Difference listings:
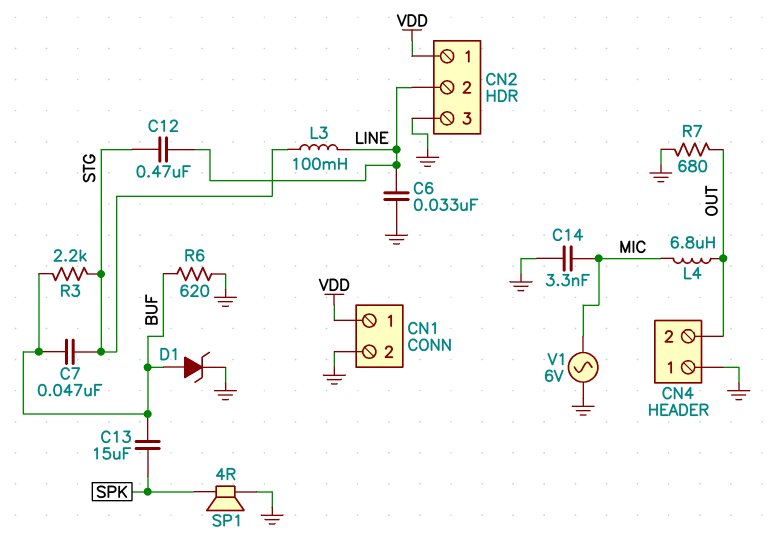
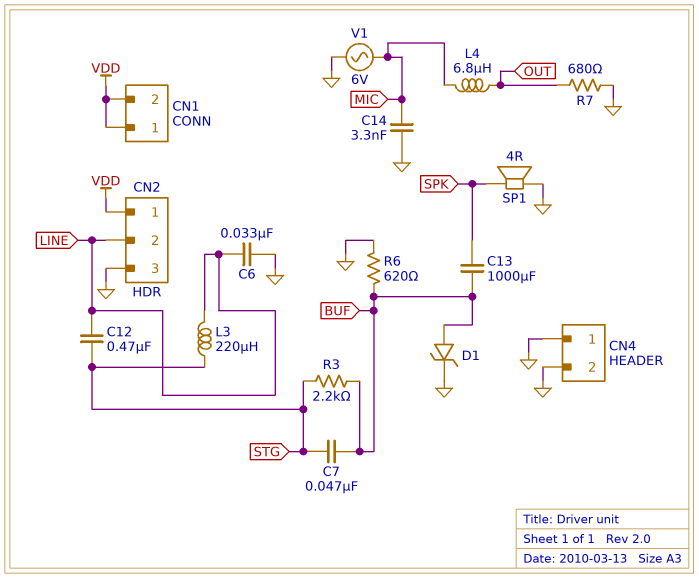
C13: 15uF (BUF, SPK) -> 1000uF (BUF, SPK)
CN1 pin 2: GND -> VDD
CN4 pin 2: OUT -> GND
L3: 100mH (LINE, STG) -> 220uH (LINE, STG)

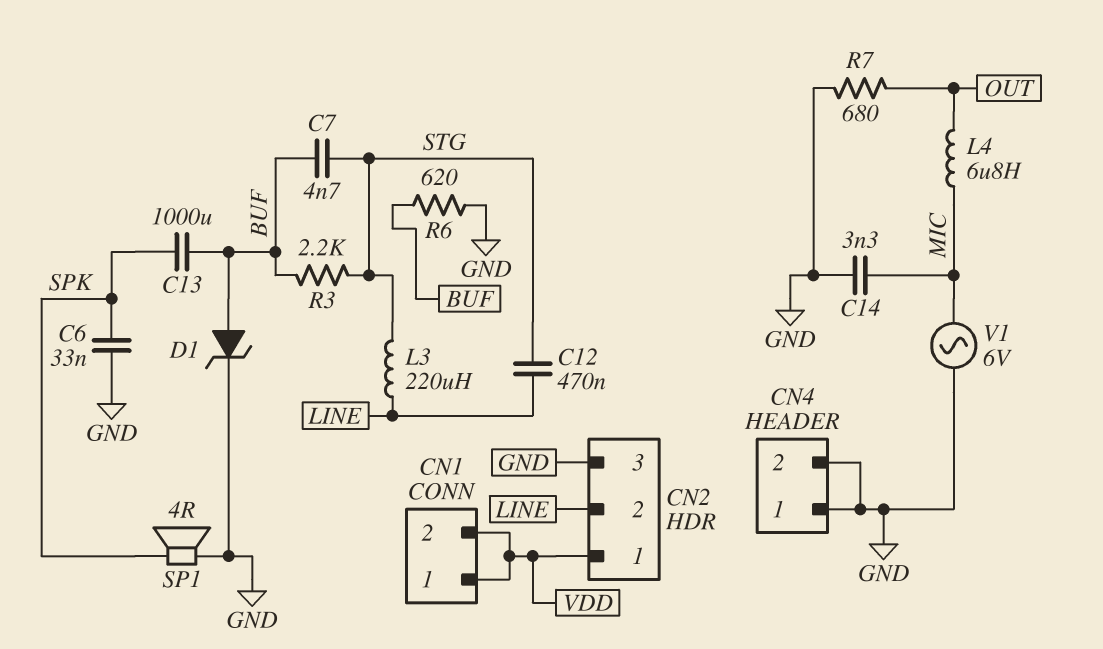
C6: 33nF (GND, LINE) -> 33nF (GND, SPK)
C7: 47nF (BUF, STG) -> 4.7nF (BUF, STG)

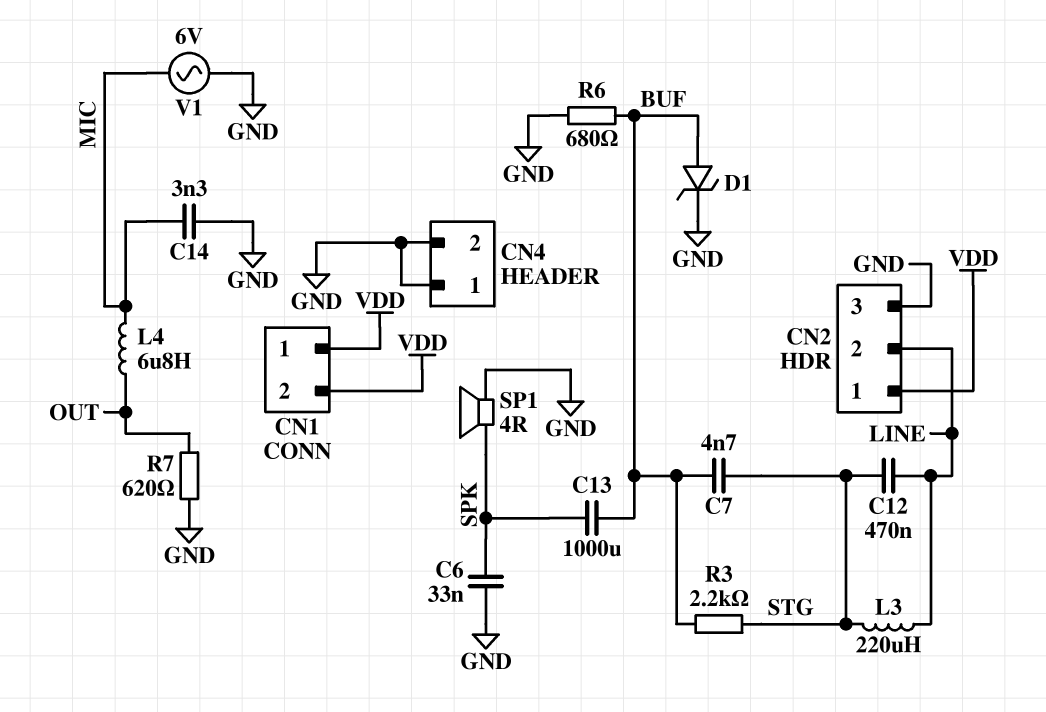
R6: 620 (BUF, GND) -> 680 (BUF, GND)
R7: 680 (GND, OUT) -> 620 (GND, OUT)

▶ [HOW TO COMPLETE THIS TASK] Please output the lines of the records above from the one with "C7: 47nF (BUF, STG) -> 4.7nF (BUF, STG)" through the last, exactly as they appear and with both ends included; skip any pictures and add nothing.

▶ [PROBLEM SOLUTION]
C7: 47nF (BUF, STG) -> 4.7nF (BUF, STG)

R6: 620 (BUF, GND) -> 680 (BUF, GND)
R7: 680 (GND, OUT) -> 620 (GND, OUT)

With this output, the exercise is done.